▶ _Activity_
Once you reach the line containing "purple duck: 4 -> 2", write out that line and every remaining line of the records exactly.

▶ _Data for this exercise_
----------------------------------------
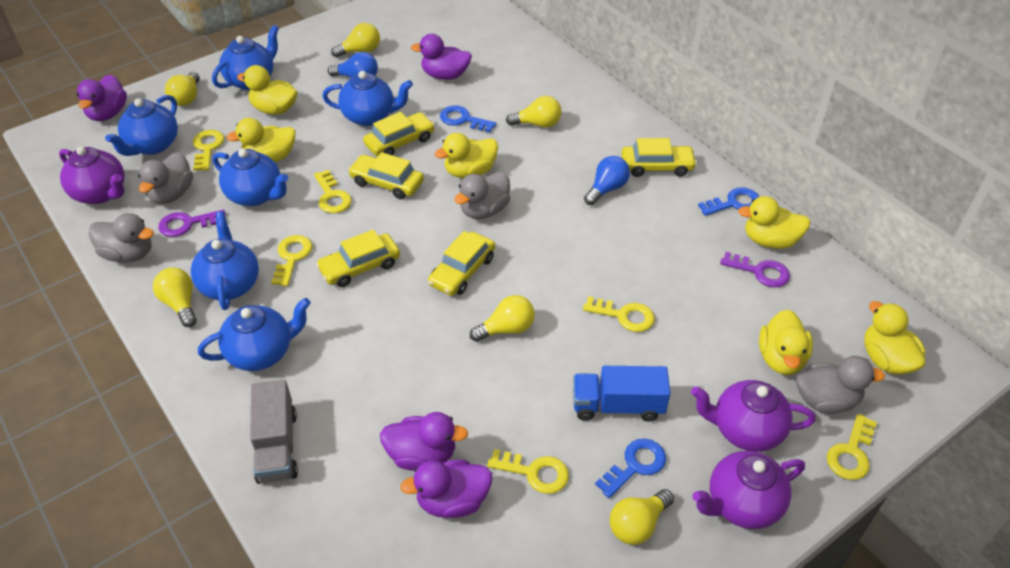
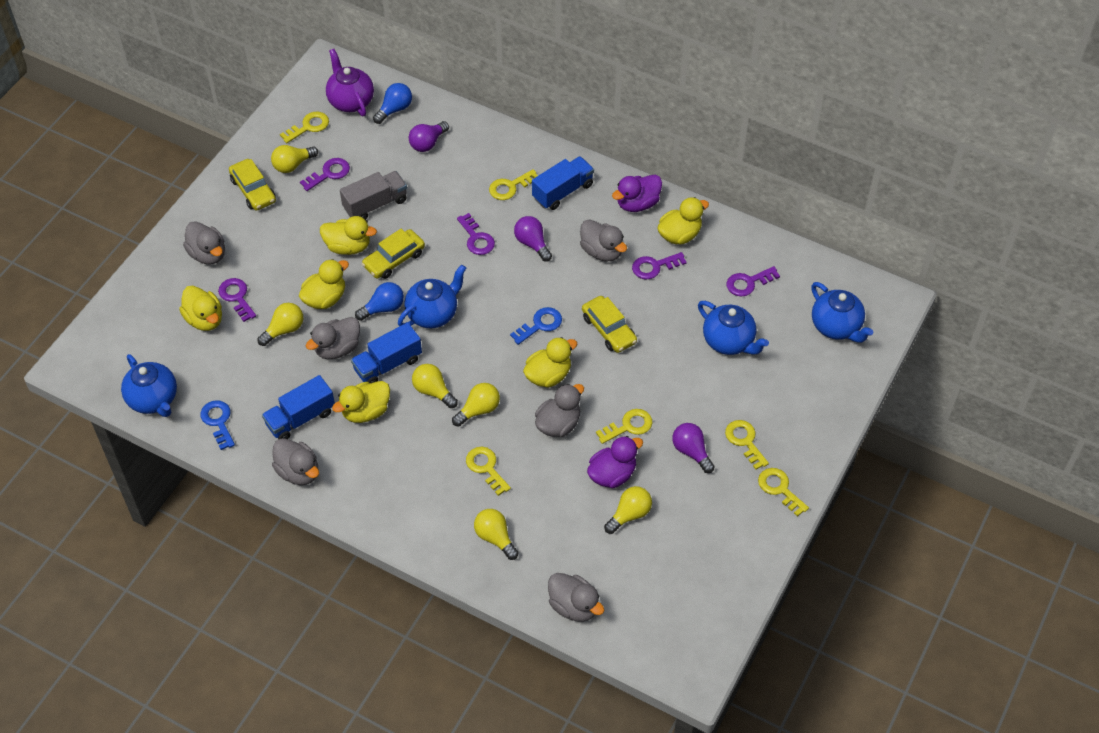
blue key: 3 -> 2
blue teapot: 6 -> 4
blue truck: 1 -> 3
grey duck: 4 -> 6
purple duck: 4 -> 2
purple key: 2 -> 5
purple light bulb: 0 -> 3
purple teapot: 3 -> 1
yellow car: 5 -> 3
----------------------------------------
▶ _Solution to the problem_
purple duck: 4 -> 2
purple key: 2 -> 5
purple light bulb: 0 -> 3
purple teapot: 3 -> 1
yellow car: 5 -> 3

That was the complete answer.